— Start Data shown —

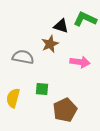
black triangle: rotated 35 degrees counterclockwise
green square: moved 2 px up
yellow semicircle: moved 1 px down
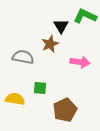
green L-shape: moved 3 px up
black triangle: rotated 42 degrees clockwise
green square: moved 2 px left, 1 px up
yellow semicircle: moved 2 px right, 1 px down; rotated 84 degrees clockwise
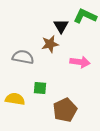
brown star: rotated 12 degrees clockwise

— End Data shown —
— Start Data shown —

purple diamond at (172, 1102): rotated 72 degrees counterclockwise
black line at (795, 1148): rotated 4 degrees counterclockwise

— End Data shown —

Your goal:
Please return the stretch of the material from the line containing "black triangle: rotated 35" through the line containing "brown star: rotated 12 degrees clockwise", copied word for word, with both of those lines included. Leave the pictures out of your answer.

Task answer:
black triangle: rotated 35 degrees counterclockwise
green square: moved 2 px up
yellow semicircle: moved 1 px down
green L-shape: moved 3 px up
black triangle: rotated 42 degrees clockwise
green square: moved 2 px left, 1 px up
yellow semicircle: moved 2 px right, 1 px down; rotated 84 degrees clockwise
brown star: rotated 12 degrees clockwise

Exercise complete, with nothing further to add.